**TASK ITEM**
Print the listing below exactly, leaving nothing out.

_ _ _ _ _ _ _

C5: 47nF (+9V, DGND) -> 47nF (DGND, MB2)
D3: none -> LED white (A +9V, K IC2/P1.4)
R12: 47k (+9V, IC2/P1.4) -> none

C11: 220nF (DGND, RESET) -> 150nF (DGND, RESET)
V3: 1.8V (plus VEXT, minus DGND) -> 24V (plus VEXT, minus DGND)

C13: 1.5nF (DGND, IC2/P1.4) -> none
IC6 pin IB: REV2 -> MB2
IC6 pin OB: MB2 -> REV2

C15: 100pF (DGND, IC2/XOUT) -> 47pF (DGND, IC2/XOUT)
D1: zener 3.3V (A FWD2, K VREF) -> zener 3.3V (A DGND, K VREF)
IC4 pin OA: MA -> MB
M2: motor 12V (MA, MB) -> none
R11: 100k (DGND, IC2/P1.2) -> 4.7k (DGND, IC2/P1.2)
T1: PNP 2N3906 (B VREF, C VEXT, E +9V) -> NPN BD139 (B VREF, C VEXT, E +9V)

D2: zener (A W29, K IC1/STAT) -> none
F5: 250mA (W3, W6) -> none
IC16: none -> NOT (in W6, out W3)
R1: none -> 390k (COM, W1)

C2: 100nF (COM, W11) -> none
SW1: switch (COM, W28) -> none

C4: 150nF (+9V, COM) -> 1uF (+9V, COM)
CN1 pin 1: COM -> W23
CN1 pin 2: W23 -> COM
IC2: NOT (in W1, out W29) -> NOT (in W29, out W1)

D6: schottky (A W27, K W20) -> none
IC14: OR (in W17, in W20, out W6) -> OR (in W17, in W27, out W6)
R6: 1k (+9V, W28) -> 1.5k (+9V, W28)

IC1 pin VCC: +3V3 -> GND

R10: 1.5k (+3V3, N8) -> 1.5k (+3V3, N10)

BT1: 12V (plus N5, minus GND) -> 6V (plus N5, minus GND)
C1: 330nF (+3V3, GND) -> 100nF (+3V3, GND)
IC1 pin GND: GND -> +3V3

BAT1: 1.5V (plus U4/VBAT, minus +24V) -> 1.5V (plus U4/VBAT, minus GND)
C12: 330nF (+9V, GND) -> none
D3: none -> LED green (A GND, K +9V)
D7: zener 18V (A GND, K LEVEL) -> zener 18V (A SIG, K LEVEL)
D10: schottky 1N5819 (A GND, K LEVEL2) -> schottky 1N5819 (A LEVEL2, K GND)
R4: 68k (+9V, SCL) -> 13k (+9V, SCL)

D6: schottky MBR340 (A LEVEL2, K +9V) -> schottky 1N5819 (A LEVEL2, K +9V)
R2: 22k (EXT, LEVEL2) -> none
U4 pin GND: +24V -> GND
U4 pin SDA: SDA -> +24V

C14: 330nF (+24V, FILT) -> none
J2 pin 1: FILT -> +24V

_ _ _ _ _ _ _

**THE ANSWER**
C5: 47nF (+9V, DGND) -> 47nF (DGND, MB2)
D3: none -> LED white (A +9V, K IC2/P1.4)
R12: 47k (+9V, IC2/P1.4) -> none

C11: 220nF (DGND, RESET) -> 150nF (DGND, RESET)
V3: 1.8V (plus VEXT, minus DGND) -> 24V (plus VEXT, minus DGND)

C13: 1.5nF (DGND, IC2/P1.4) -> none
IC6 pin IB: REV2 -> MB2
IC6 pin OB: MB2 -> REV2

C15: 100pF (DGND, IC2/XOUT) -> 47pF (DGND, IC2/XOUT)
D1: zener 3.3V (A FWD2, K VREF) -> zener 3.3V (A DGND, K VREF)
IC4 pin OA: MA -> MB
M2: motor 12V (MA, MB) -> none
R11: 100k (DGND, IC2/P1.2) -> 4.7k (DGND, IC2/P1.2)
T1: PNP 2N3906 (B VREF, C VEXT, E +9V) -> NPN BD139 (B VREF, C VEXT, E +9V)

D2: zener (A W29, K IC1/STAT) -> none
F5: 250mA (W3, W6) -> none
IC16: none -> NOT (in W6, out W3)
R1: none -> 390k (COM, W1)

C2: 100nF (COM, W11) -> none
SW1: switch (COM, W28) -> none

C4: 150nF (+9V, COM) -> 1uF (+9V, COM)
CN1 pin 1: COM -> W23
CN1 pin 2: W23 -> COM
IC2: NOT (in W1, out W29) -> NOT (in W29, out W1)

D6: schottky (A W27, K W20) -> none
IC14: OR (in W17, in W20, out W6) -> OR (in W17, in W27, out W6)
R6: 1k (+9V, W28) -> 1.5k (+9V, W28)

IC1 pin VCC: +3V3 -> GND

R10: 1.5k (+3V3, N8) -> 1.5k (+3V3, N10)

BT1: 12V (plus N5, minus GND) -> 6V (plus N5, minus GND)
C1: 330nF (+3V3, GND) -> 100nF (+3V3, GND)
IC1 pin GND: GND -> +3V3

BAT1: 1.5V (plus U4/VBAT, minus +24V) -> 1.5V (plus U4/VBAT, minus GND)
C12: 330nF (+9V, GND) -> none
D3: none -> LED green (A GND, K +9V)
D7: zener 18V (A GND, K LEVEL) -> zener 18V (A SIG, K LEVEL)
D10: schottky 1N5819 (A GND, K LEVEL2) -> schottky 1N5819 (A LEVEL2, K GND)
R4: 68k (+9V, SCL) -> 13k (+9V, SCL)

D6: schottky MBR340 (A LEVEL2, K +9V) -> schottky 1N5819 (A LEVEL2, K +9V)
R2: 22k (EXT, LEVEL2) -> none
U4 pin GND: +24V -> GND
U4 pin SDA: SDA -> +24V

C14: 330nF (+24V, FILT) -> none
J2 pin 1: FILT -> +24V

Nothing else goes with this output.